## To do
Please repeat, from the entries that follow, the lines from the one containing "orange 1x1 brick [246,162,304,241]" through the one containing "cyan 1x1 brick [382,406,444,483]" exactly, adding nothing.

----- The data

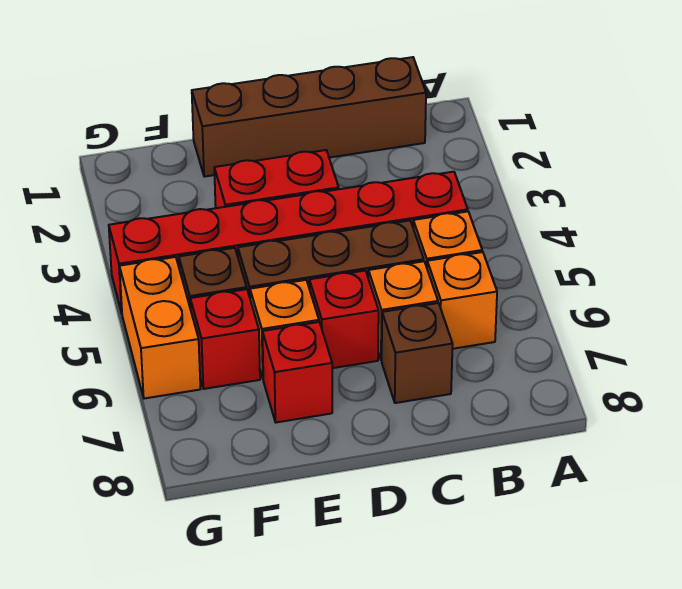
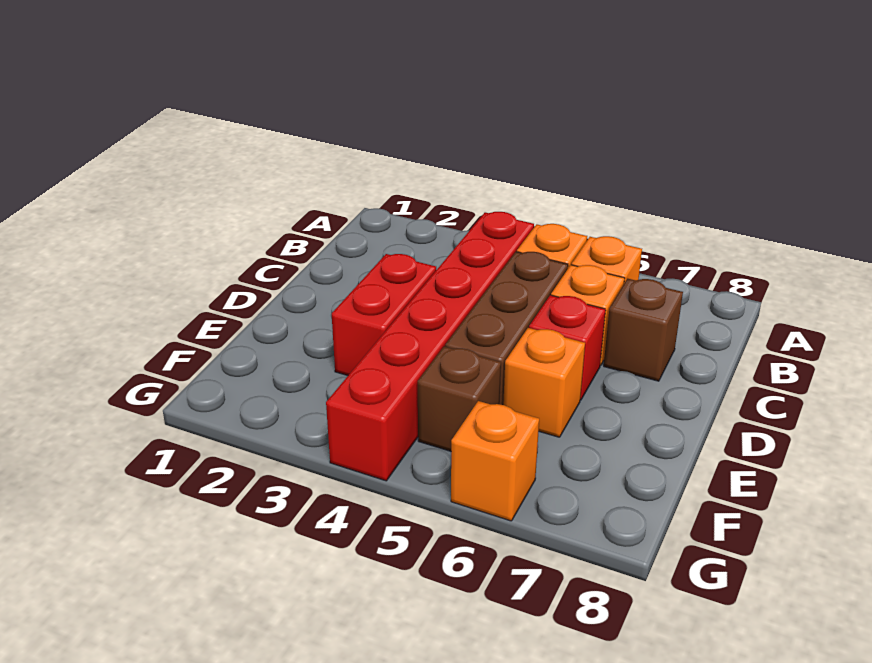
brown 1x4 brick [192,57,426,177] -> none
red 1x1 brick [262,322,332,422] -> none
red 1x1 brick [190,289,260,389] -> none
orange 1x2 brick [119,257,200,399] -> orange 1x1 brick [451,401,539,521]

----------
----- The data

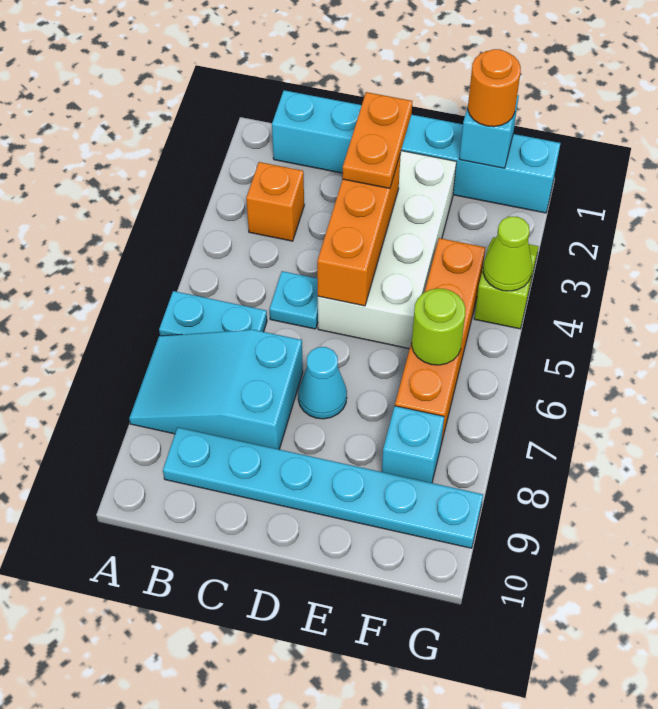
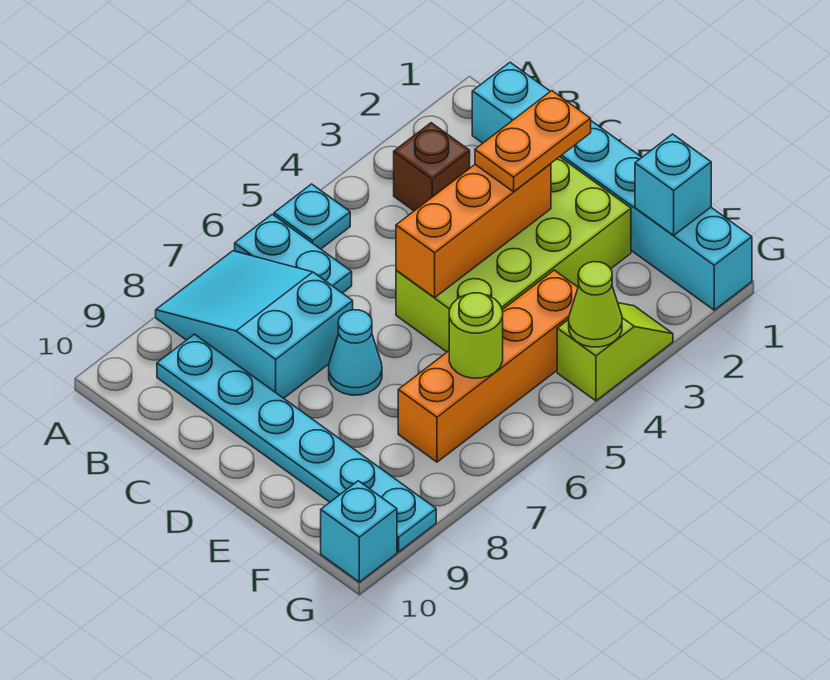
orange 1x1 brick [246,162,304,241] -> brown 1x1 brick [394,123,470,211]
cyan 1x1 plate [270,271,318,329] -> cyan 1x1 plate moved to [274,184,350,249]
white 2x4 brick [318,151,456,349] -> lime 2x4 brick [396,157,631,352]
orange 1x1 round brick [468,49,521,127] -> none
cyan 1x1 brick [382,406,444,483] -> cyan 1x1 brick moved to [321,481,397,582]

----------

## Written answer
orange 1x1 brick [246,162,304,241] -> brown 1x1 brick [394,123,470,211]
cyan 1x1 plate [270,271,318,329] -> cyan 1x1 plate moved to [274,184,350,249]
white 2x4 brick [318,151,456,349] -> lime 2x4 brick [396,157,631,352]
orange 1x1 round brick [468,49,521,127] -> none
cyan 1x1 brick [382,406,444,483] -> cyan 1x1 brick moved to [321,481,397,582]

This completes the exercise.